Records excerpted from a collection:

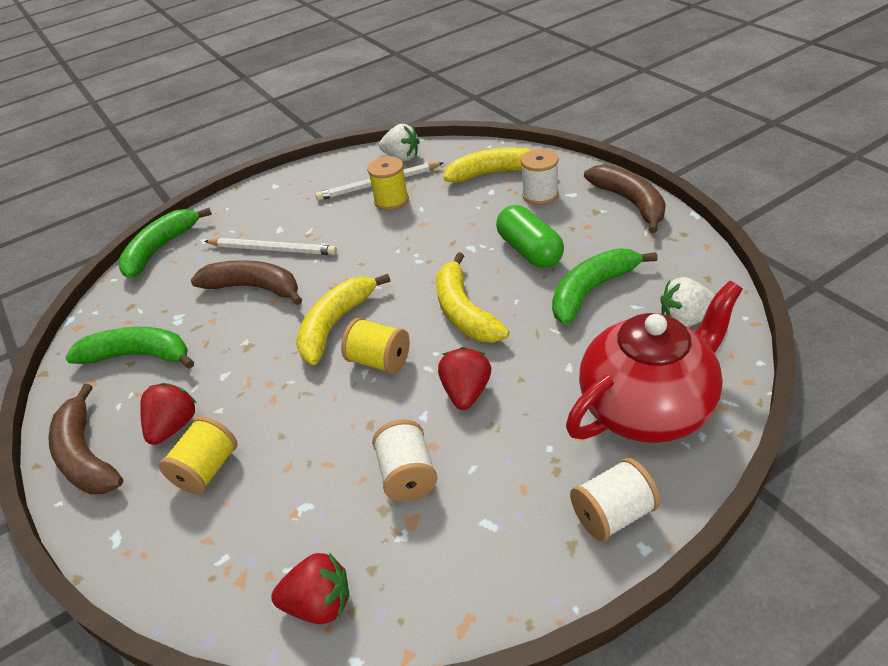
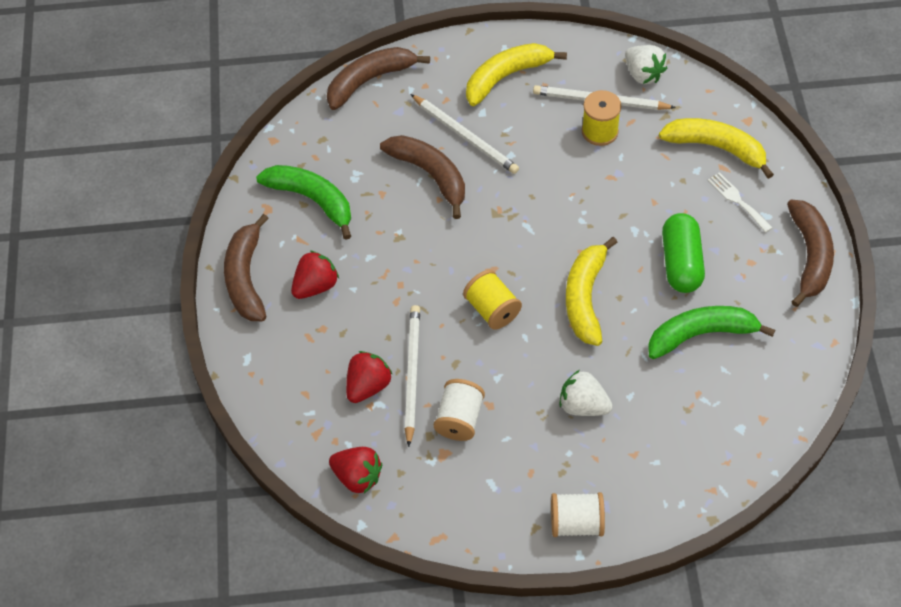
camera: 25 degrees right, 15 degrees up
green banana [118,208,212,278] -> brown banana [327,47,430,110]
yellow spool [159,416,238,494] -> none
yellow banana [296,274,390,365] -> yellow banana moved to [466,43,567,106]
red strawberry [438,347,491,410] -> red strawberry moved to [346,351,393,403]
white spool [521,149,559,205] -> white fork [707,172,773,233]
red teapot [566,280,743,443] -> none
white strawberry [660,277,715,327] -> white strawberry moved to [559,370,613,416]
none -> white pencil [405,305,420,447]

Exercise brief: Output exactly the lines from the one containing "white strawberry [660,277,715,327]" through the last line of the entries, both ends included.

Exercise response:
white strawberry [660,277,715,327] -> white strawberry moved to [559,370,613,416]
none -> white pencil [405,305,420,447]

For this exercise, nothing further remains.